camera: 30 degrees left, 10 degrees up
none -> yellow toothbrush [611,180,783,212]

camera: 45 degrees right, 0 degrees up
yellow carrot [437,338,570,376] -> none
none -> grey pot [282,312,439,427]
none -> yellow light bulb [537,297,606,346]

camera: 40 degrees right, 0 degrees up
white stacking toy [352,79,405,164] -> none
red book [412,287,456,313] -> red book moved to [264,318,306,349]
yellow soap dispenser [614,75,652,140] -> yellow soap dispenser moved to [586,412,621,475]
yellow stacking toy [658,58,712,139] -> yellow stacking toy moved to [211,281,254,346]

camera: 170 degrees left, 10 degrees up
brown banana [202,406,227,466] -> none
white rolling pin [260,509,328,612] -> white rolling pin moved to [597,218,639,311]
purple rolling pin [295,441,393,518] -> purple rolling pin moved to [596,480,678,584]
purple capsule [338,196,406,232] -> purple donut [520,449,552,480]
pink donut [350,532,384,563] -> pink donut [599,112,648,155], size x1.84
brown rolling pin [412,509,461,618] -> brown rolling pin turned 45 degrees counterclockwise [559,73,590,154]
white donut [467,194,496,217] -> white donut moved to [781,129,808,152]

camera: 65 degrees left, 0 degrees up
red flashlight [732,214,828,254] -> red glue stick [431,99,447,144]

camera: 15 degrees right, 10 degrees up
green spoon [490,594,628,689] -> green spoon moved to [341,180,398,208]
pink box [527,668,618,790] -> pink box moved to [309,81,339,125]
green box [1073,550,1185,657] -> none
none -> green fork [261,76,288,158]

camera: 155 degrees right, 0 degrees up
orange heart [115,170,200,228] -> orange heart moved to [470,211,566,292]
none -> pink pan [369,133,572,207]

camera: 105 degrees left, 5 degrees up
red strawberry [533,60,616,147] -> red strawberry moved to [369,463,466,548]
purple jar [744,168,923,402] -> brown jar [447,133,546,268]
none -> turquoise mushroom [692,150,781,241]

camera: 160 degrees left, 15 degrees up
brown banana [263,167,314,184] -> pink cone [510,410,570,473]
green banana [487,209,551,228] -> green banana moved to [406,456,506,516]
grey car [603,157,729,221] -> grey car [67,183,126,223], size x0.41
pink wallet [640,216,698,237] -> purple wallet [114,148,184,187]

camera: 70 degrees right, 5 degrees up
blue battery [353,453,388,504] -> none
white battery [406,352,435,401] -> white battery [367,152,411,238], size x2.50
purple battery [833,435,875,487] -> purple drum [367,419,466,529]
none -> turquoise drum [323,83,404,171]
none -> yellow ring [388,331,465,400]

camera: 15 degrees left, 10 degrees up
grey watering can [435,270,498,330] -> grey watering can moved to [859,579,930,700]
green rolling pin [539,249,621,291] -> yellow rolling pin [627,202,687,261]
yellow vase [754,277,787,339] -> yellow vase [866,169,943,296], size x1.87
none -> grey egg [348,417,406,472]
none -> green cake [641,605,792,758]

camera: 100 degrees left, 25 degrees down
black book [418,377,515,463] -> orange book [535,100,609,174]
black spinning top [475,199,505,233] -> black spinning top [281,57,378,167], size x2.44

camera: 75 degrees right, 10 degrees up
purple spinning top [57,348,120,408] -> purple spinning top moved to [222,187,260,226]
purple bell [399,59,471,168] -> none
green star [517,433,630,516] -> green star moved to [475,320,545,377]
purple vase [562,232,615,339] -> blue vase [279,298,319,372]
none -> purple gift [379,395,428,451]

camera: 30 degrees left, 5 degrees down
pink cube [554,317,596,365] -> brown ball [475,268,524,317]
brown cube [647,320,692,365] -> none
━━━━━━━━
Exercise requirements: One stretch of the lines above is wanted, from the line that contains "pink wallet [640,216,698,237]" through the line that contains "camera: 15 degrees left, 10 degrees up". Output it exactly.

Result of this exercise:
pink wallet [640,216,698,237] -> purple wallet [114,148,184,187]

camera: 70 degrees right, 5 degrees up
blue battery [353,453,388,504] -> none
white battery [406,352,435,401] -> white battery [367,152,411,238], size x2.50
purple battery [833,435,875,487] -> purple drum [367,419,466,529]
none -> turquoise drum [323,83,404,171]
none -> yellow ring [388,331,465,400]

camera: 15 degrees left, 10 degrees up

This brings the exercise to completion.